AIM OF THE EXERCISE
Write out, word for word, only the lines from the one containing "C1: 1.5nF (AGND, SIG1) -> none" through the final line of the data.

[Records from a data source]
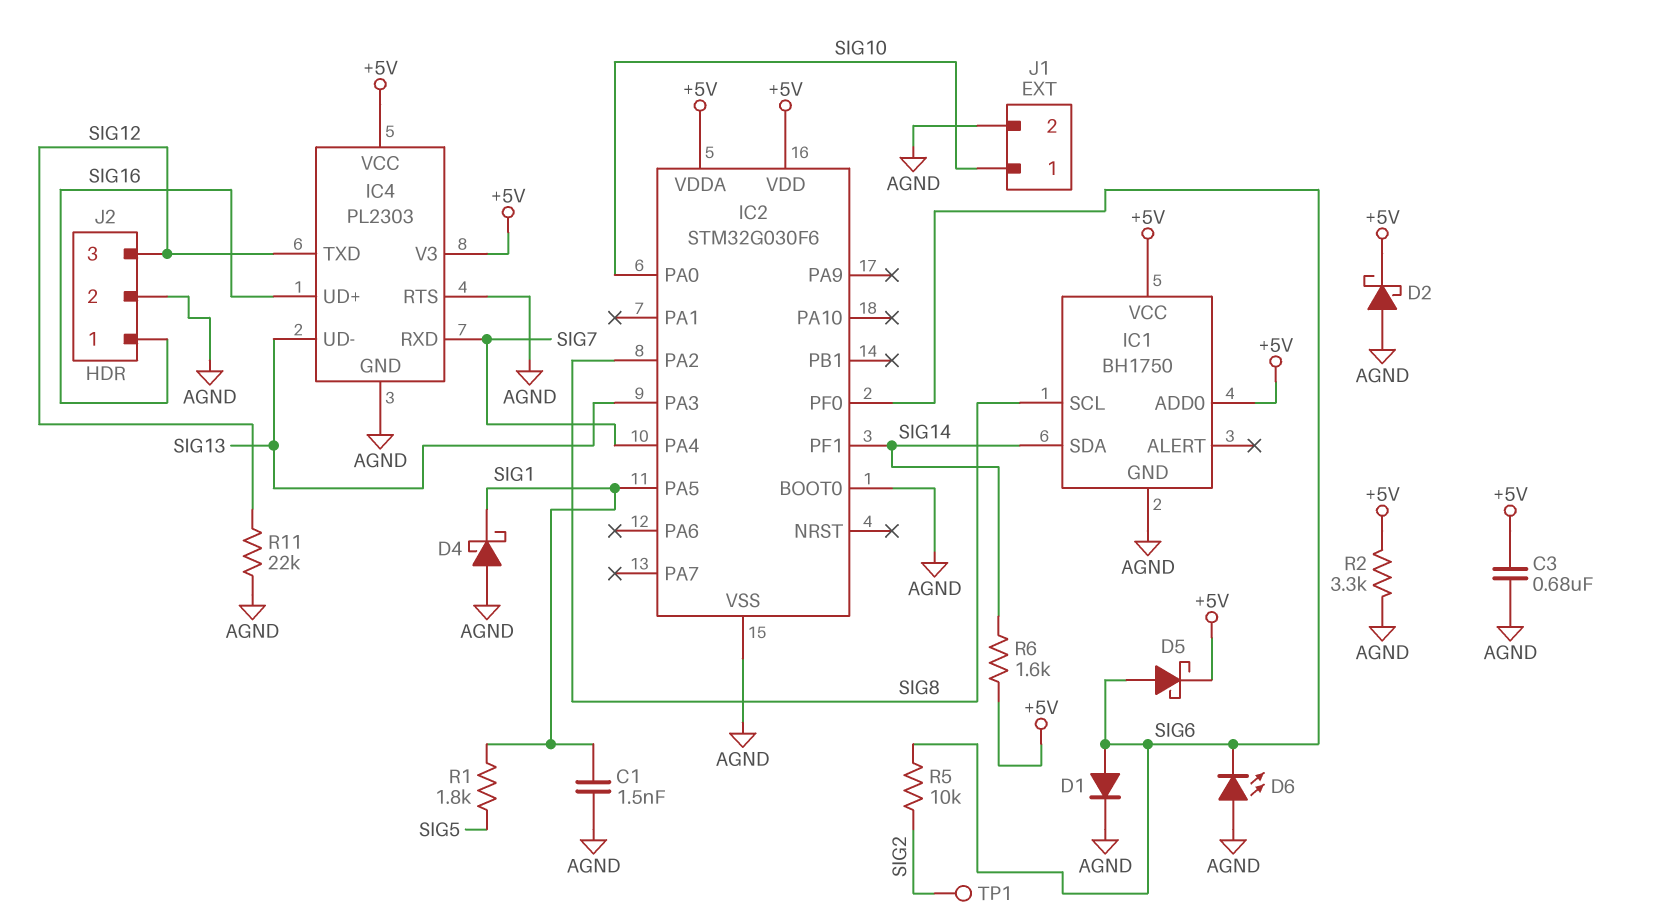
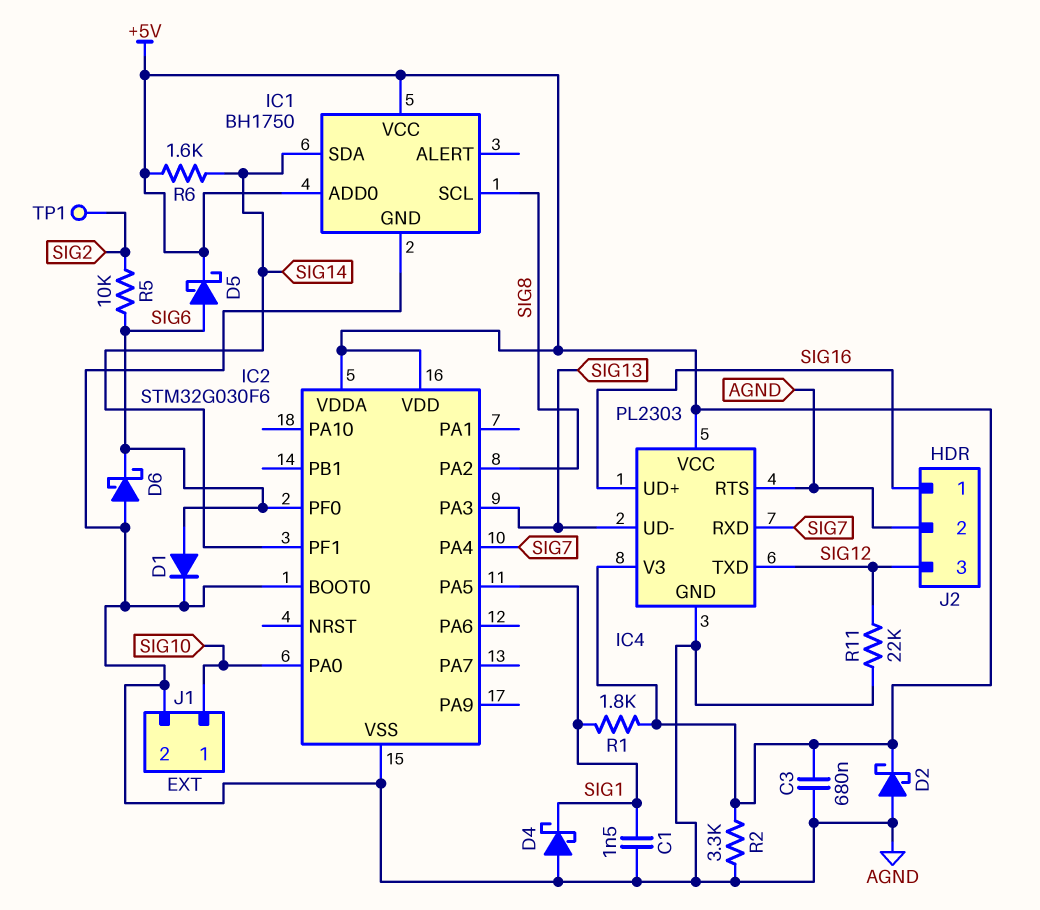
D6: LED (A AGND, K SIG6) -> schottky (A AGND, K SIG6)
R1: 1.8k (SIG1, SIG5) -> 1.8k (+5V, SIG1)

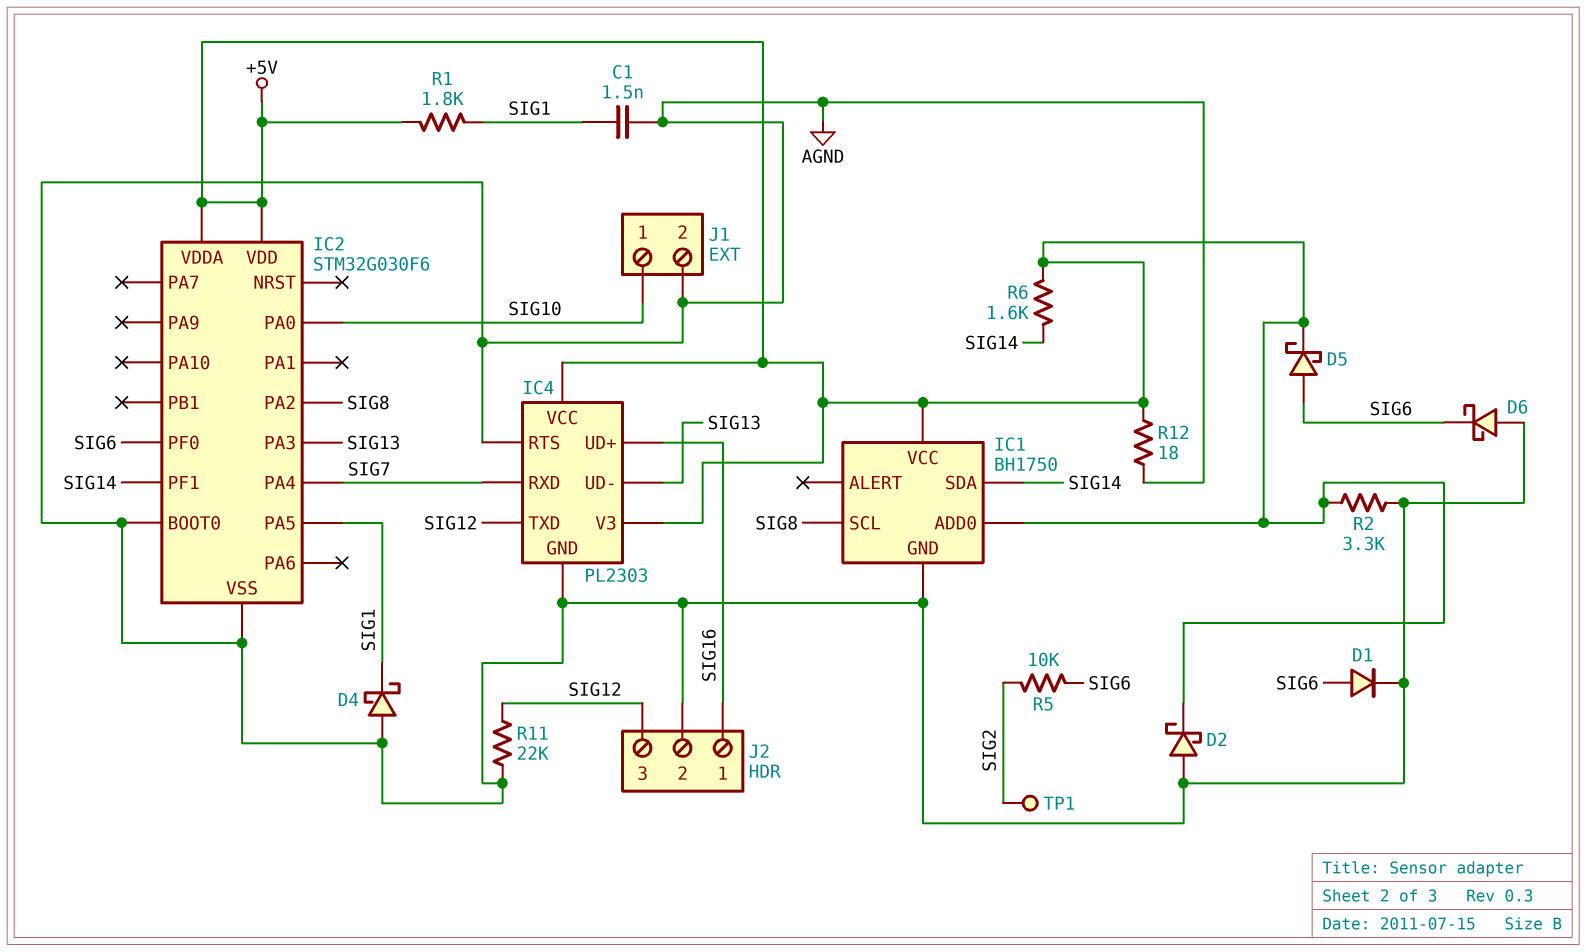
C3: 680nF (+5V, AGND) -> none
R12: none -> 18 (+5V, AGND)

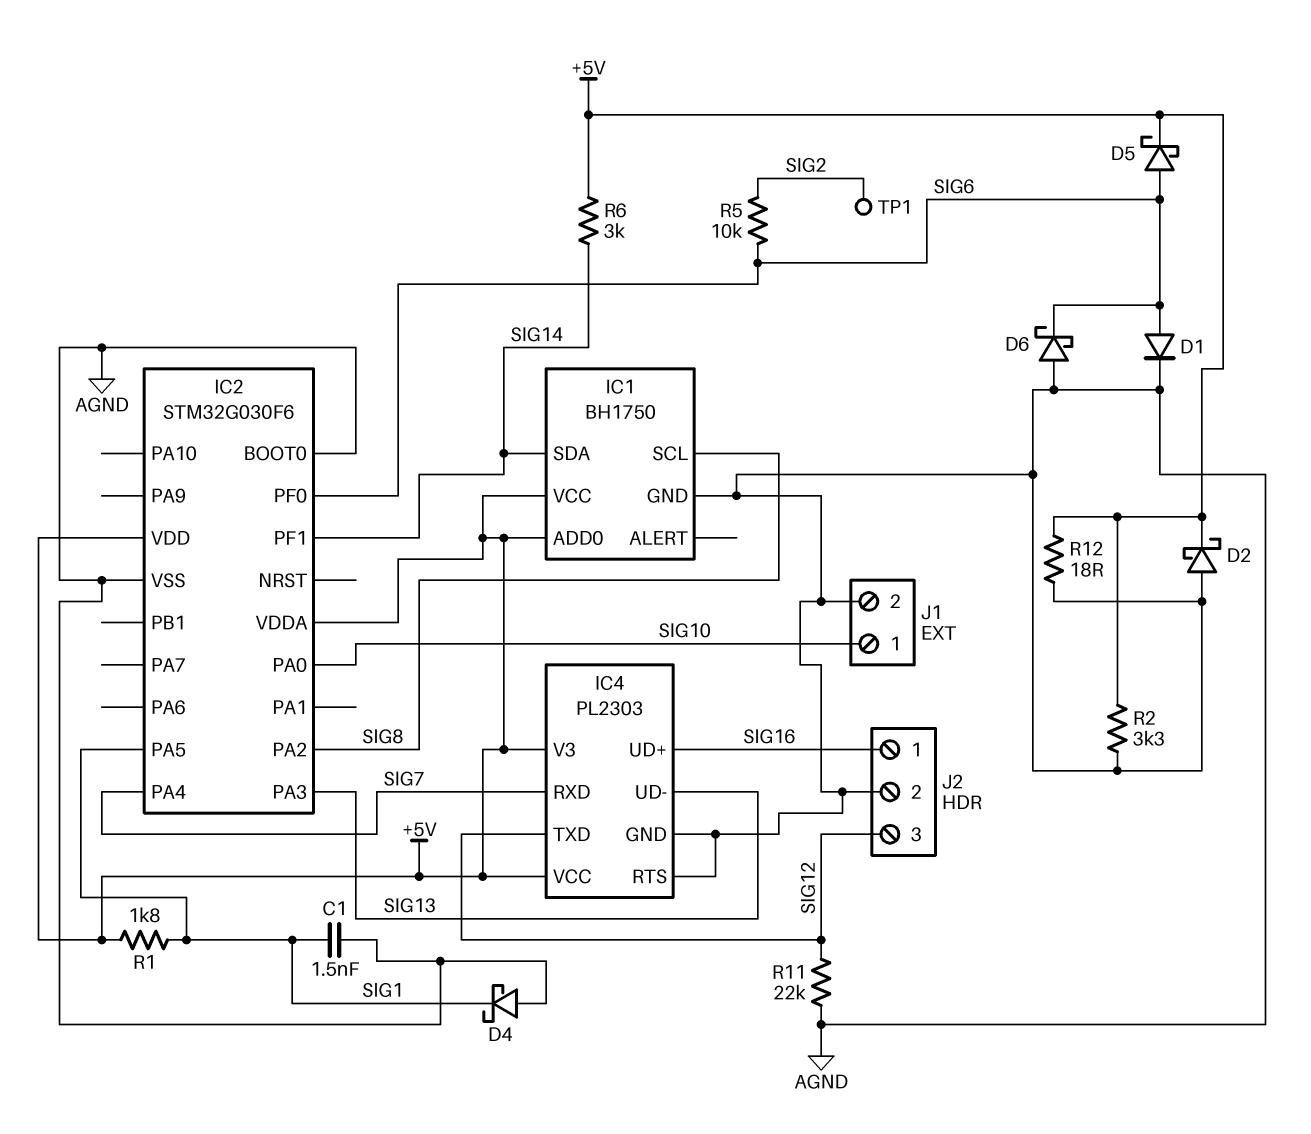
R6: 1.6k (+5V, SIG14) -> 3k (+5V, SIG14)

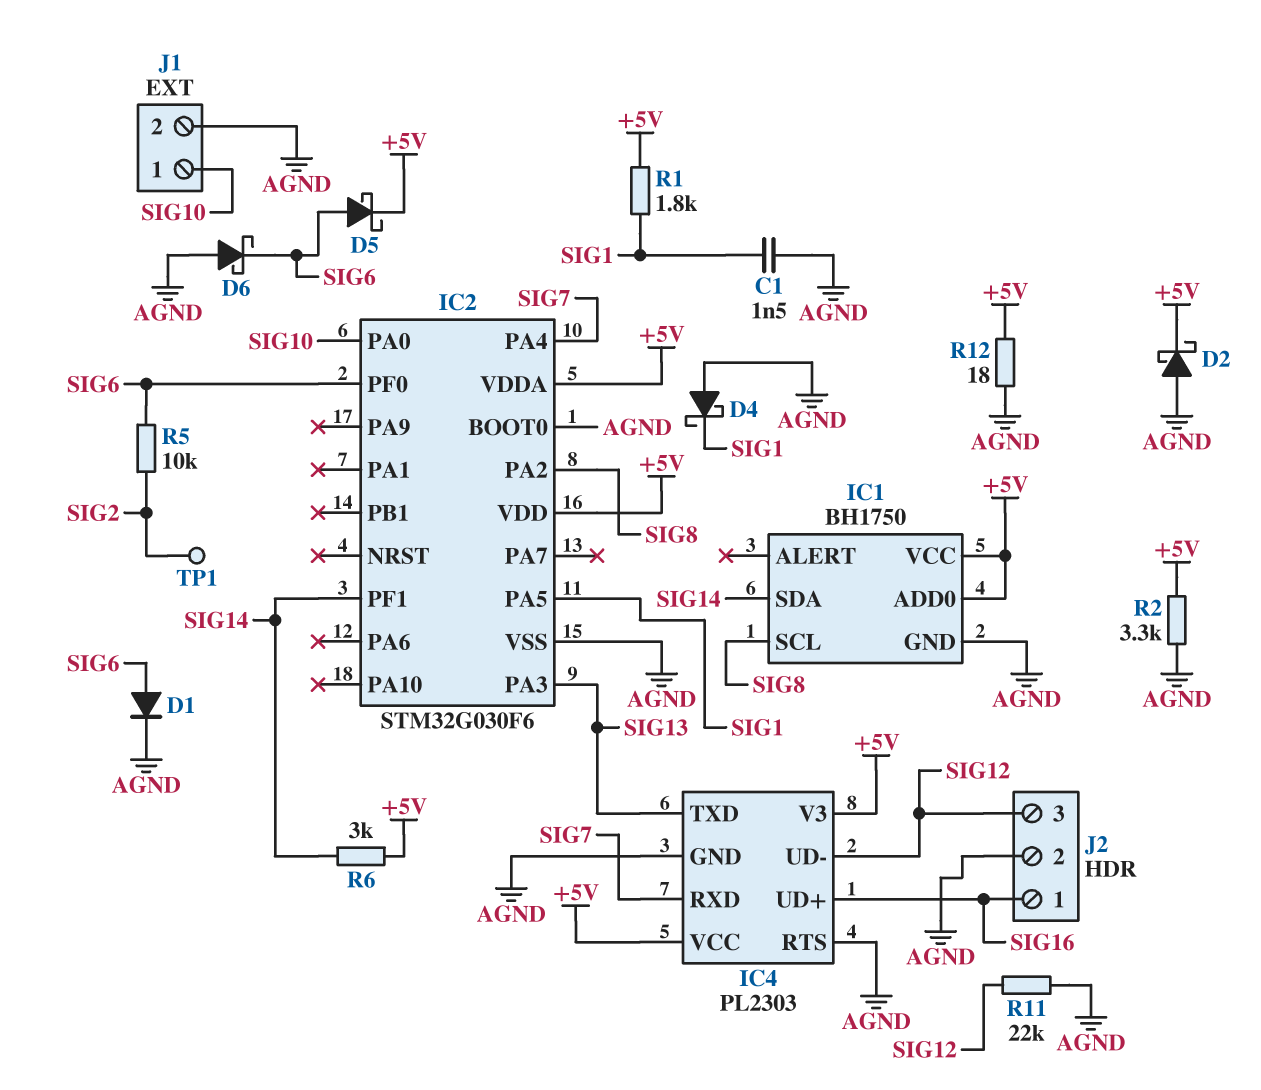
IC4 pin TXD: SIG12 -> SIG13
IC4 pin UD-: SIG13 -> SIG12

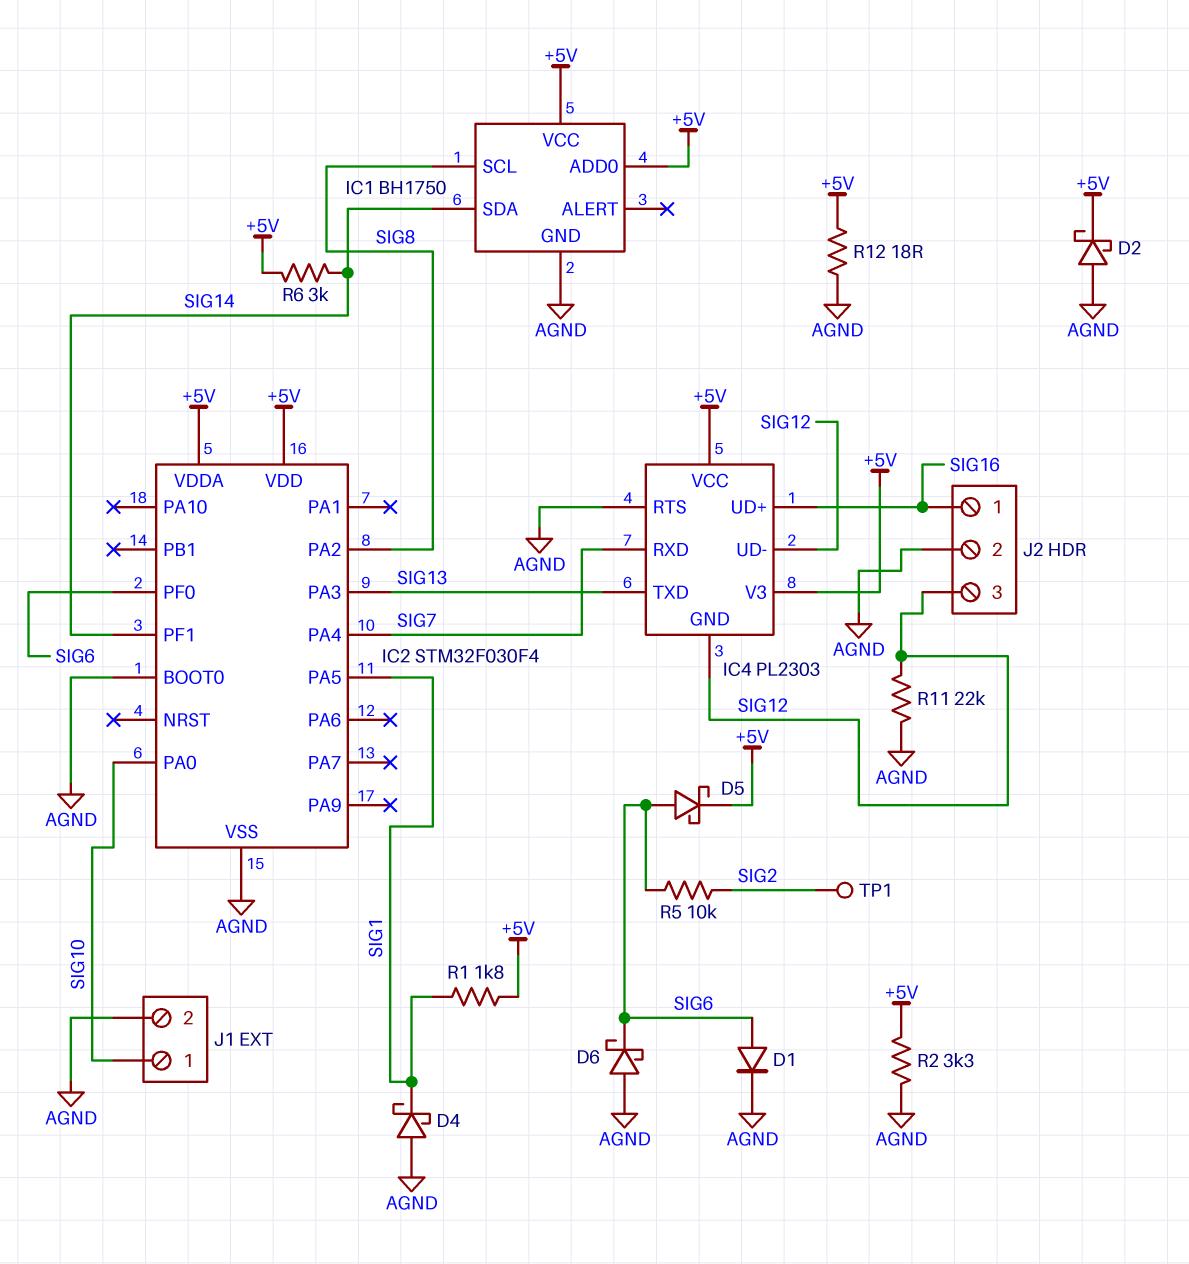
C1: 1.5nF (AGND, SIG1) -> none
IC2: STM32G030F6 -> STM32F030F4
IC4 pin GND: AGND -> SIG12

TASK SOLUTION
C1: 1.5nF (AGND, SIG1) -> none
IC2: STM32G030F6 -> STM32F030F4
IC4 pin GND: AGND -> SIG12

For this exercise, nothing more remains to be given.